WHAT YOU HAVE TO DO.
Using the entries below, write out the line with "camera: 75 degrees left, 0 degrees up", the line with "(397, 468) = (579, 406): grey", and every line in between, exactly as each is written.
----- INFORMATION SHOWN
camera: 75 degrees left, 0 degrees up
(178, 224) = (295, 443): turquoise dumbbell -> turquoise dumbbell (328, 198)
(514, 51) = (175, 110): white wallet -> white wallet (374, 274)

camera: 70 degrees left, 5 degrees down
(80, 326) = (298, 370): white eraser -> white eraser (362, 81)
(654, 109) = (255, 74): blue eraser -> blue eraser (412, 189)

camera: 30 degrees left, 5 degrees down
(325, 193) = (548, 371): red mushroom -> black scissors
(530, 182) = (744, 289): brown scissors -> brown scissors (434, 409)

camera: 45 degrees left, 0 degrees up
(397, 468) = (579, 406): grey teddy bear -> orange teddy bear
----------
----- INFORMATION SHOWN
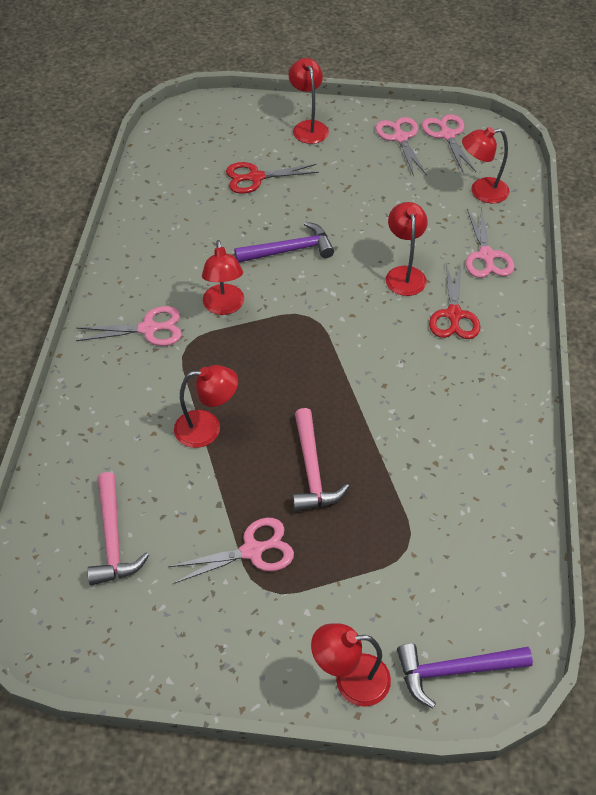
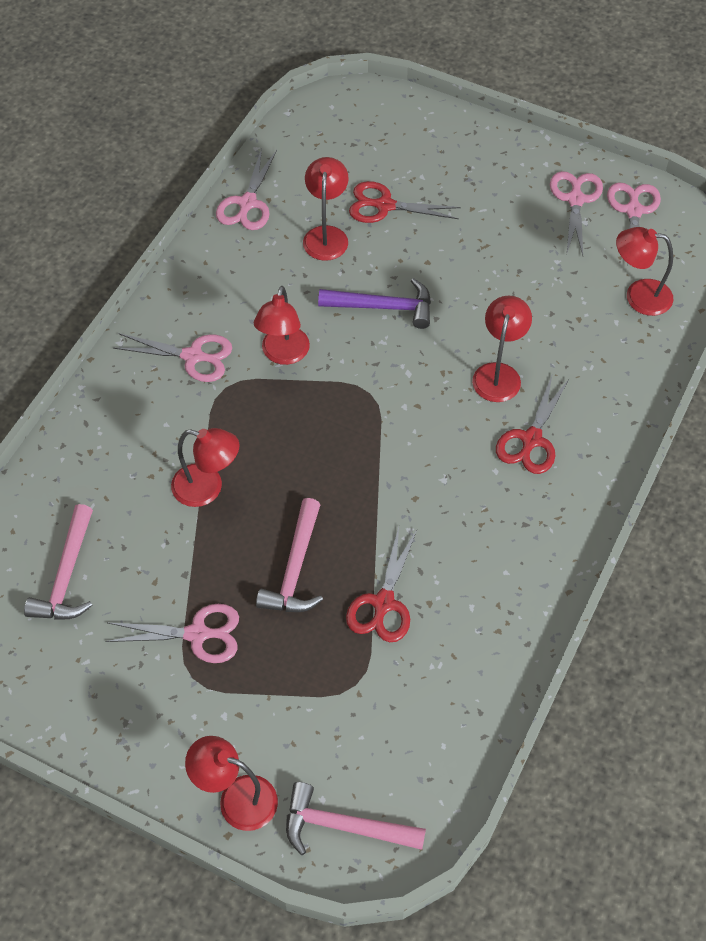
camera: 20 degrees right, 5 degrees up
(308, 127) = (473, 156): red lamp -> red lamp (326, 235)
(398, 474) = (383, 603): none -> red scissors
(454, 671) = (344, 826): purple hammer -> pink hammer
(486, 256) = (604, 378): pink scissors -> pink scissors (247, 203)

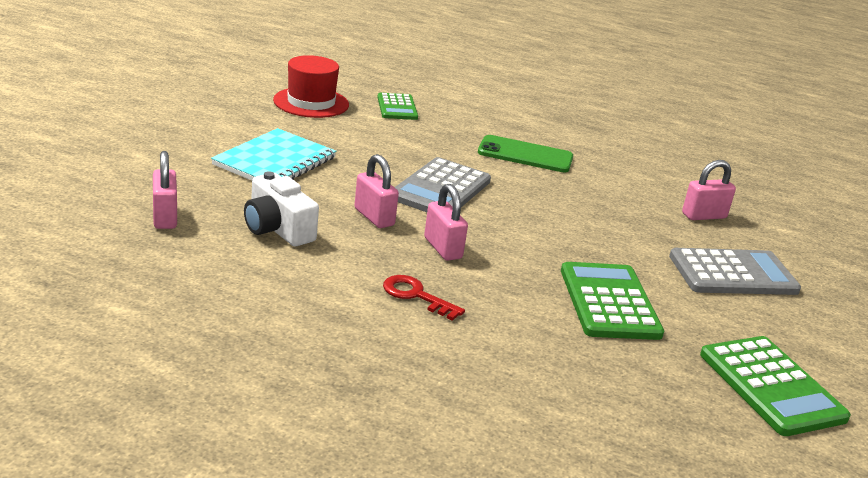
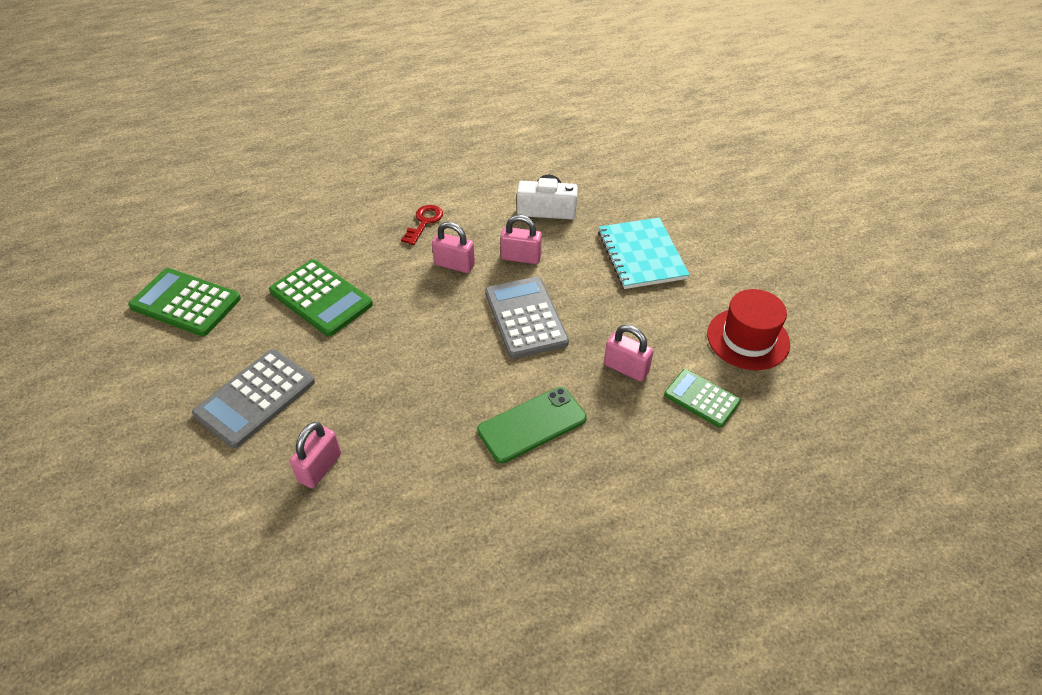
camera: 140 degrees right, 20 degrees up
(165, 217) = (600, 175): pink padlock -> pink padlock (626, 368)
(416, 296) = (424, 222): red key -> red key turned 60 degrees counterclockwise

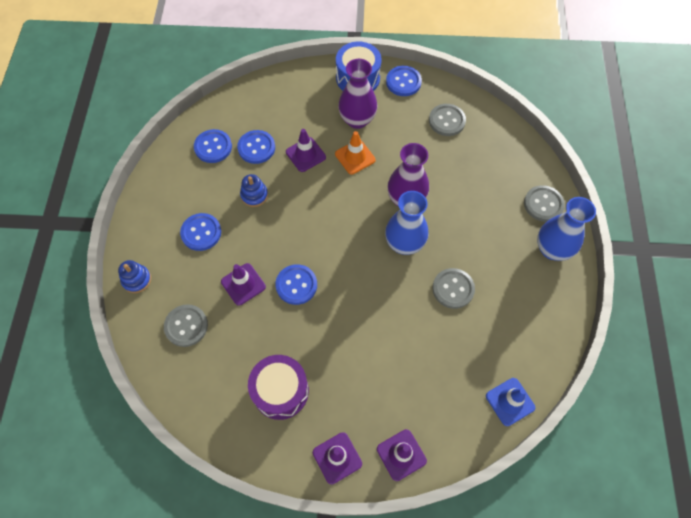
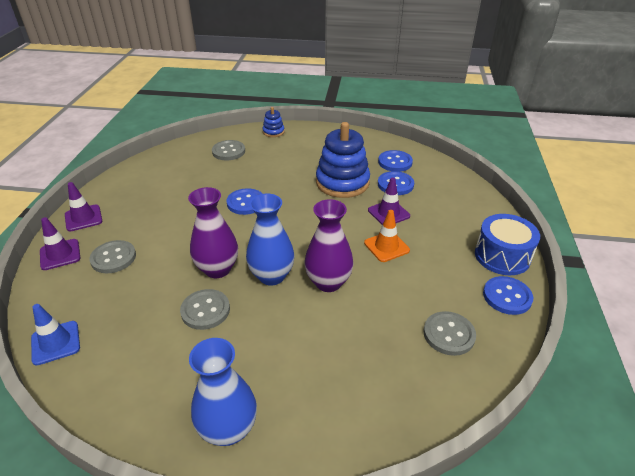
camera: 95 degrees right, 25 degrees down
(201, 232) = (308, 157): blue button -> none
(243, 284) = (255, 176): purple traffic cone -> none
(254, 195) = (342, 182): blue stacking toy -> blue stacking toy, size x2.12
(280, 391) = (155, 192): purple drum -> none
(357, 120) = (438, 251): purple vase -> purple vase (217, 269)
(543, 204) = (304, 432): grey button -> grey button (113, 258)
----------
----- INFORMATION SHOWN
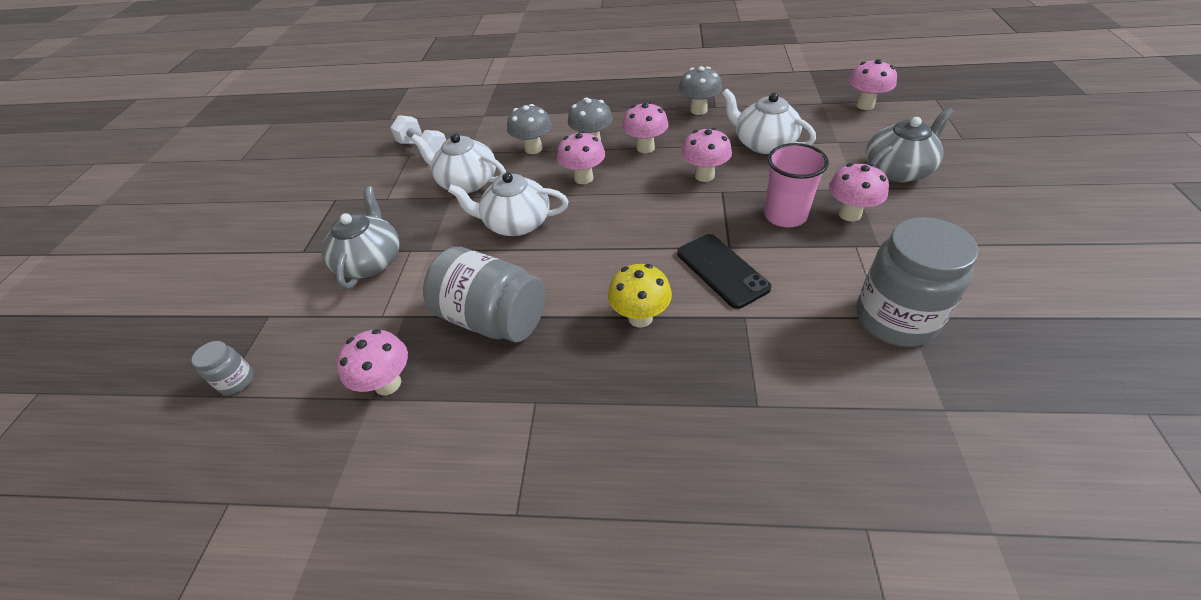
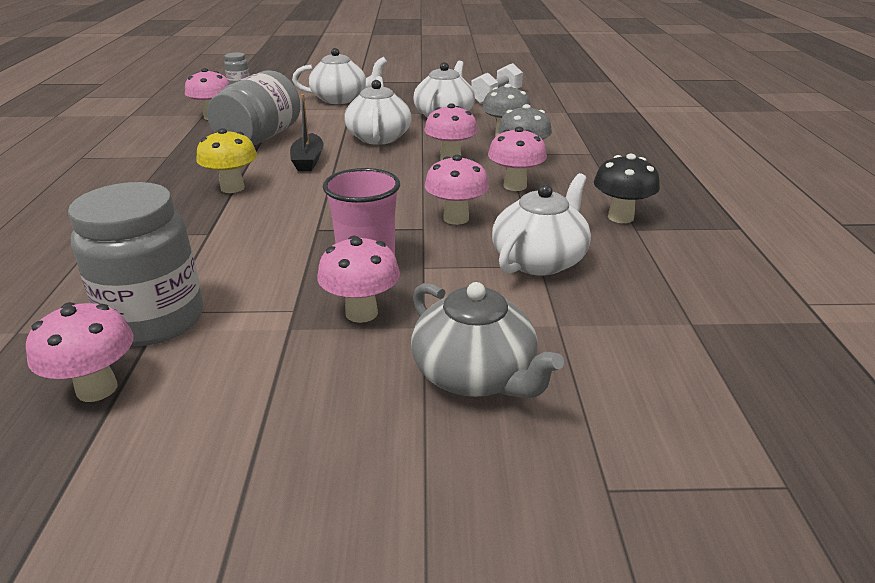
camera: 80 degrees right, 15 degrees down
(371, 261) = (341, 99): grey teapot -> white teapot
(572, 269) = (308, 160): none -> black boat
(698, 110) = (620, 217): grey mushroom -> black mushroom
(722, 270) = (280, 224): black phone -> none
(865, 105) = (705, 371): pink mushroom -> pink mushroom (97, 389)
----------
EXERCISE RESPONSE.
camera: 75 degrees left, 0 degrees up
(178, 224) = (295, 443): turquoise dumbbell -> turquoise dumbbell (328, 198)
(514, 51) = (175, 110): white wallet -> white wallet (374, 274)

camera: 70 degrees left, 5 degrees down
(80, 326) = (298, 370): white eraser -> white eraser (362, 81)
(654, 109) = (255, 74): blue eraser -> blue eraser (412, 189)

camera: 30 degrees left, 5 degrees down
(325, 193) = (548, 371): red mushroom -> black scissors
(530, 182) = (744, 289): brown scissors -> brown scissors (434, 409)

camera: 45 degrees left, 0 degrees up
(397, 468) = (579, 406): grey teddy bear -> orange teddy bear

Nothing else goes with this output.